* _REQUEST_:
Restate the records that follow word for word; no pictures should appear.

--- MATERIAL FOR THE TASK ---

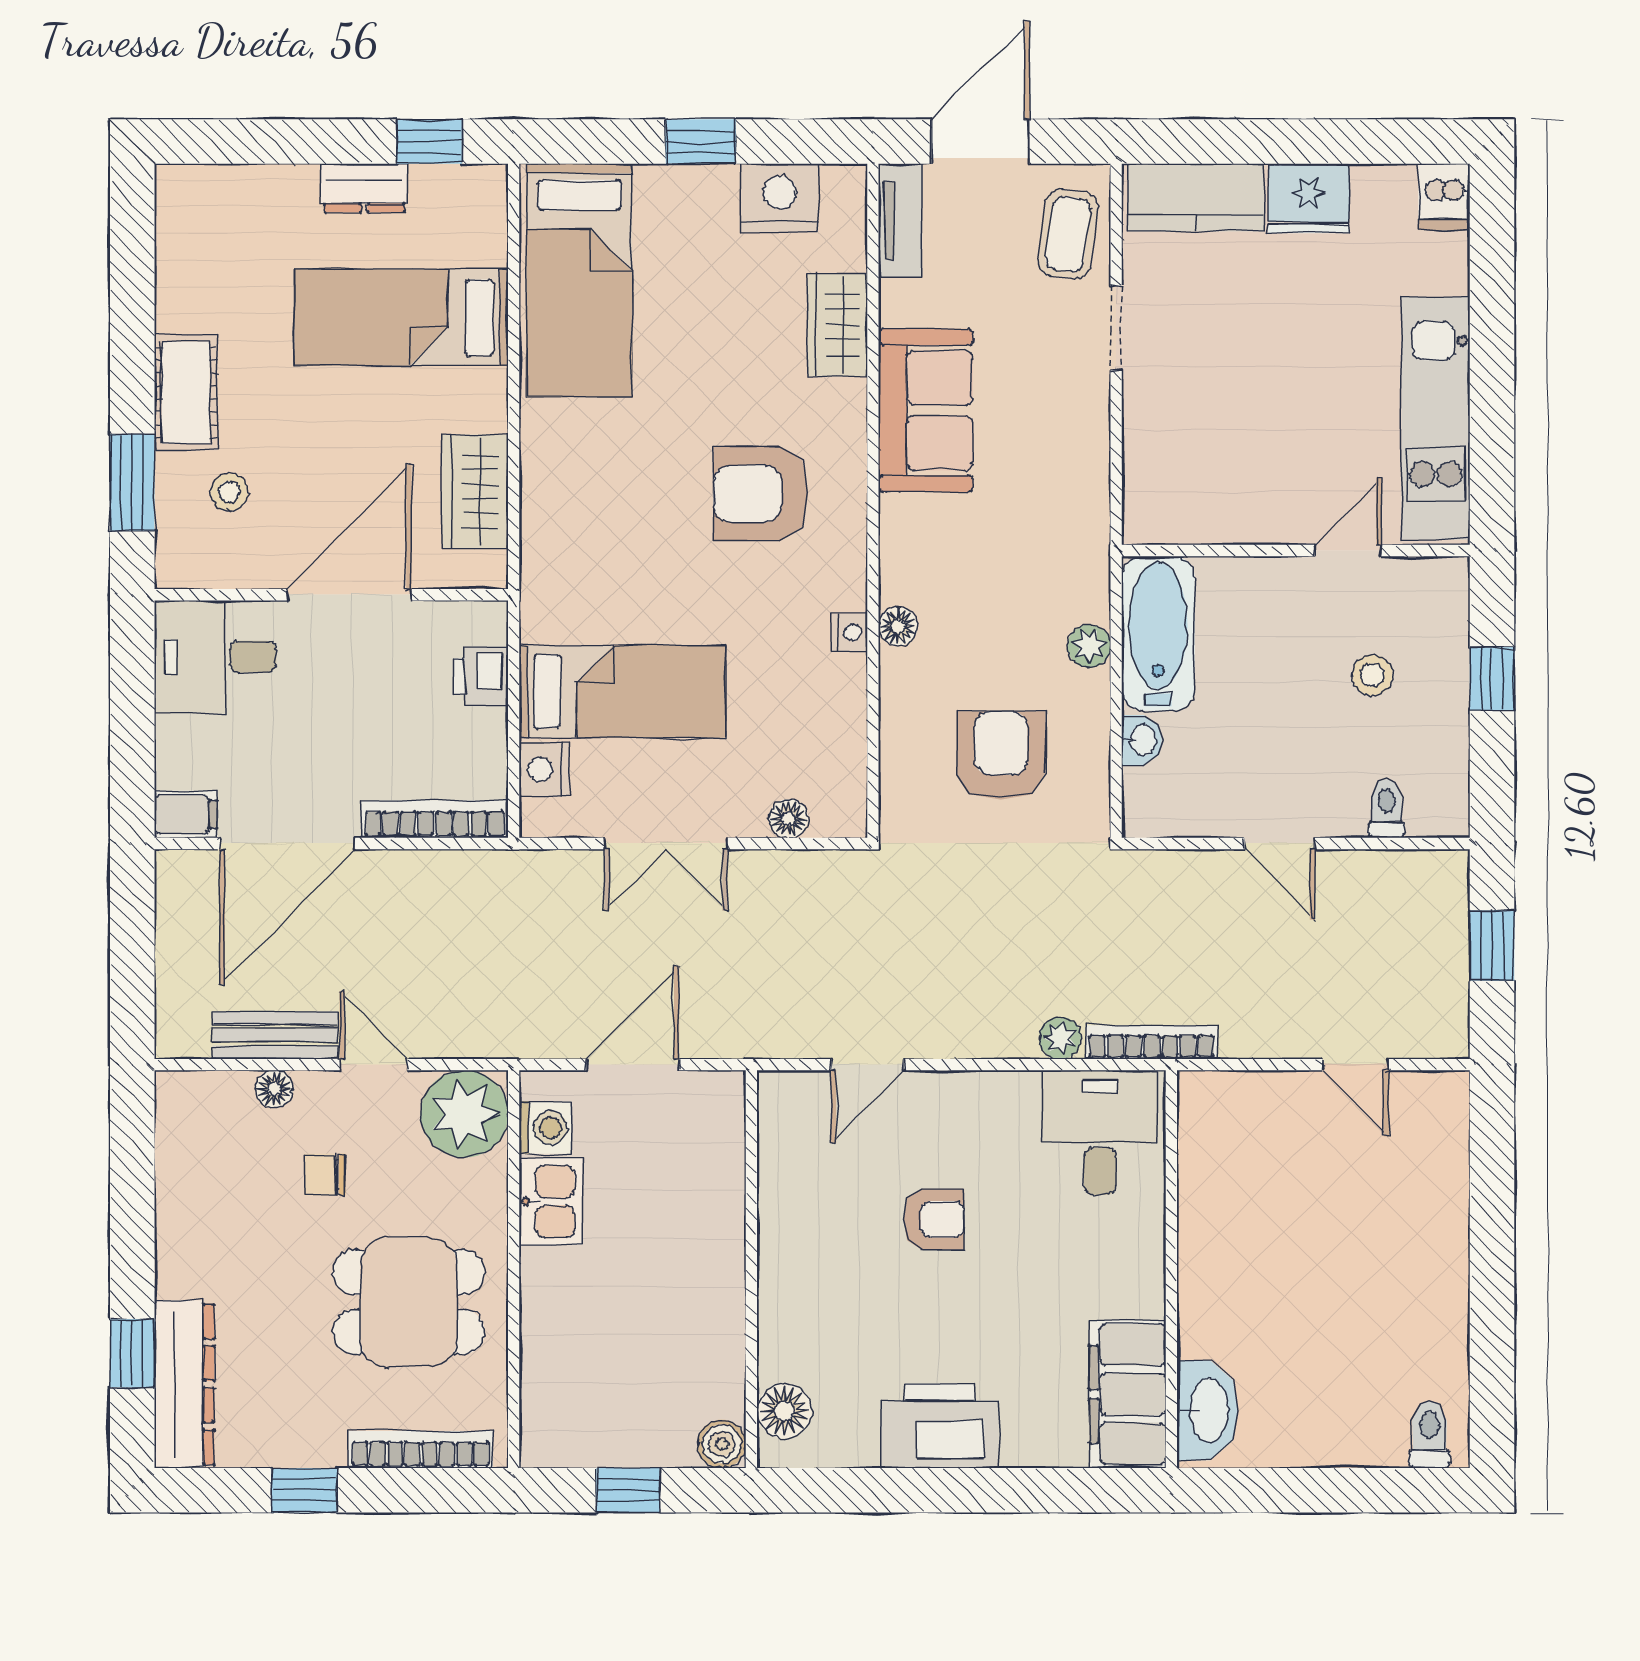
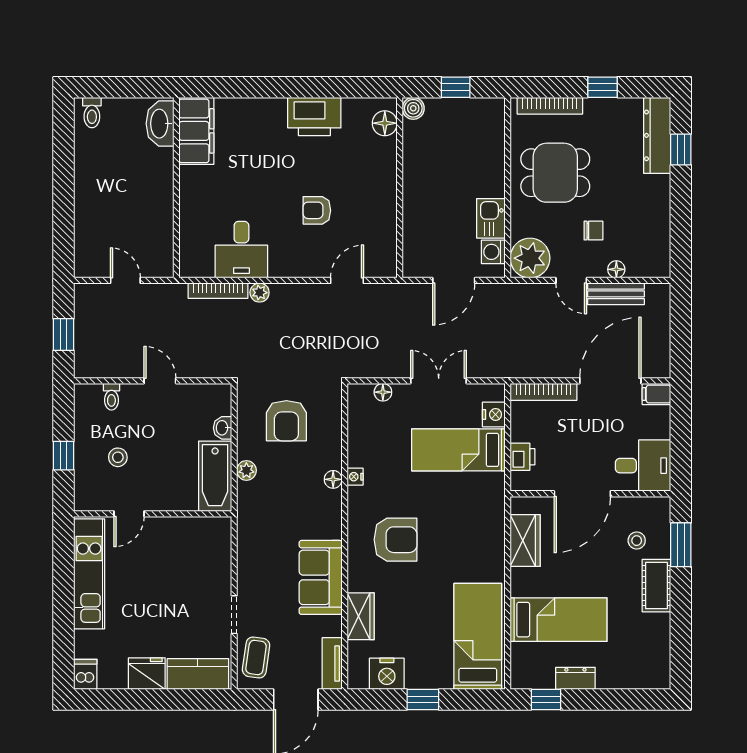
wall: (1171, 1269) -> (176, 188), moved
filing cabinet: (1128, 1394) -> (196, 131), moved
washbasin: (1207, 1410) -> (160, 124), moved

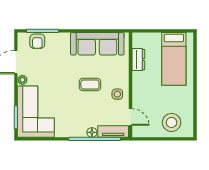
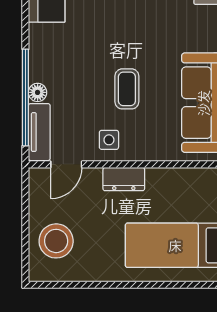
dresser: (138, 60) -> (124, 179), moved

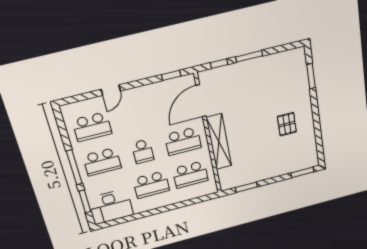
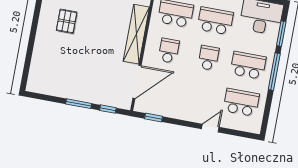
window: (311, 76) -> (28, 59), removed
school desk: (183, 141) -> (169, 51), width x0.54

---

* _RESPONSE AREA_:
wall: (1171, 1269) -> (176, 188), moved
filing cabinet: (1128, 1394) -> (196, 131), moved
washbasin: (1207, 1410) -> (160, 124), moved

dresser: (138, 60) -> (124, 179), moved

window: (311, 76) -> (28, 59), removed
school desk: (183, 141) -> (169, 51), width x0.54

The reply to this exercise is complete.